# What you are asked to do:
Return only those lines of the listing that hold the word "pear".

# Material for this task:
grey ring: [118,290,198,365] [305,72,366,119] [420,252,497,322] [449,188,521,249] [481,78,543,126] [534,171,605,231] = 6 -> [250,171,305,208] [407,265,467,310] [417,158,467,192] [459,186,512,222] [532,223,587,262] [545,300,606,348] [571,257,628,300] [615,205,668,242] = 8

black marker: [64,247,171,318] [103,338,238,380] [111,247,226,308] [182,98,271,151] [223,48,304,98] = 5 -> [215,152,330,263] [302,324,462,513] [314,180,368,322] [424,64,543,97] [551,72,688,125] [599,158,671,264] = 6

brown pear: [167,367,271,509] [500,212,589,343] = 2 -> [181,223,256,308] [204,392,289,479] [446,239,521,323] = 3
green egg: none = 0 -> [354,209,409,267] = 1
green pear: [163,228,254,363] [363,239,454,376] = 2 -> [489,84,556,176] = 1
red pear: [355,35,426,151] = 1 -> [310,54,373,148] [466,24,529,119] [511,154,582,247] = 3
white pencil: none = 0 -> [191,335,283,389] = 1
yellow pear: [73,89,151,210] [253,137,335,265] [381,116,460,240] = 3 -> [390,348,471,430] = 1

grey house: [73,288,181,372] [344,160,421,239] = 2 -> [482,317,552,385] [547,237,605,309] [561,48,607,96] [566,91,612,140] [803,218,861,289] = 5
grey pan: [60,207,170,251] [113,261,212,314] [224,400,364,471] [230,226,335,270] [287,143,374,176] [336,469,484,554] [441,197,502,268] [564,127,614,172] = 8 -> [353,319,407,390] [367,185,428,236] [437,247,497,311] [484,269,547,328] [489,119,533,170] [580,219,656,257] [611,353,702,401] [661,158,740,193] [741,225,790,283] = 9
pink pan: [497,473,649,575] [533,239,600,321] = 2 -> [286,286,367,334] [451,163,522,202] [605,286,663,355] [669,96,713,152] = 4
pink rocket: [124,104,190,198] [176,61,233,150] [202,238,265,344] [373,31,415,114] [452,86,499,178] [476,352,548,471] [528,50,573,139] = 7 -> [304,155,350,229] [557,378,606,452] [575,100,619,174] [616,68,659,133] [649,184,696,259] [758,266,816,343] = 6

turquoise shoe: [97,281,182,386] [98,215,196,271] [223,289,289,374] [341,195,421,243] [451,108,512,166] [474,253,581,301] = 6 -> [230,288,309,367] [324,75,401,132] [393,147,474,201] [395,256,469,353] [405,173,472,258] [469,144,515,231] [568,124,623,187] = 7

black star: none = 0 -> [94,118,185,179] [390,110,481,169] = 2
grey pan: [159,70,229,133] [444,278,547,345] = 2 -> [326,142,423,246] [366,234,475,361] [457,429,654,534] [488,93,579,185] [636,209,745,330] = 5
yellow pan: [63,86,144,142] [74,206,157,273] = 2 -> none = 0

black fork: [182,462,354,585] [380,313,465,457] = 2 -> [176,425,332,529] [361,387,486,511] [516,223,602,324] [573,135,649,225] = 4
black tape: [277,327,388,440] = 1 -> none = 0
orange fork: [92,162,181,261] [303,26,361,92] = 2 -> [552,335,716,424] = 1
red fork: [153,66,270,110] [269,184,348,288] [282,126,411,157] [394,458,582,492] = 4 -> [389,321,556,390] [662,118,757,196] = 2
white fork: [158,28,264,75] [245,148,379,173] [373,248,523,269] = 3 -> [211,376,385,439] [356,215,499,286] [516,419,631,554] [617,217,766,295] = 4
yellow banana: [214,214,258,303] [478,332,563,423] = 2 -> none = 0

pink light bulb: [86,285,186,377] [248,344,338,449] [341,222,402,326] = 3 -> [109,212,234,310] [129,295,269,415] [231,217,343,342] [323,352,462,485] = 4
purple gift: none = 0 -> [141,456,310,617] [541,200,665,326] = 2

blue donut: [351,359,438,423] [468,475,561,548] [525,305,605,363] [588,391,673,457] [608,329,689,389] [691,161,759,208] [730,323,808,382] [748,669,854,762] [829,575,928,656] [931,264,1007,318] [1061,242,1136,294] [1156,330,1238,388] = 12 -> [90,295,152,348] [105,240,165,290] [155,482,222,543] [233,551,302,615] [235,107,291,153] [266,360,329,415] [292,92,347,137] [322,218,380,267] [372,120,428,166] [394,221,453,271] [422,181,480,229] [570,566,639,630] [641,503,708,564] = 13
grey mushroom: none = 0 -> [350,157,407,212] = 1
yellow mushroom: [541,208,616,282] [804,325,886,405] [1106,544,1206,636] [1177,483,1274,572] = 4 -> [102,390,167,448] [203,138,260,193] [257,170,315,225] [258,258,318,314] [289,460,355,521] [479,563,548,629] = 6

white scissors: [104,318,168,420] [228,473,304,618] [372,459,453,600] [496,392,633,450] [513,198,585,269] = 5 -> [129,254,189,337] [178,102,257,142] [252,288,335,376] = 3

# Task response:
brown pear: [167,367,271,509] [500,212,589,343] = 2 -> [181,223,256,308] [204,392,289,479] [446,239,521,323] = 3
green pear: [163,228,254,363] [363,239,454,376] = 2 -> [489,84,556,176] = 1
red pear: [355,35,426,151] = 1 -> [310,54,373,148] [466,24,529,119] [511,154,582,247] = 3
yellow pear: [73,89,151,210] [253,137,335,265] [381,116,460,240] = 3 -> [390,348,471,430] = 1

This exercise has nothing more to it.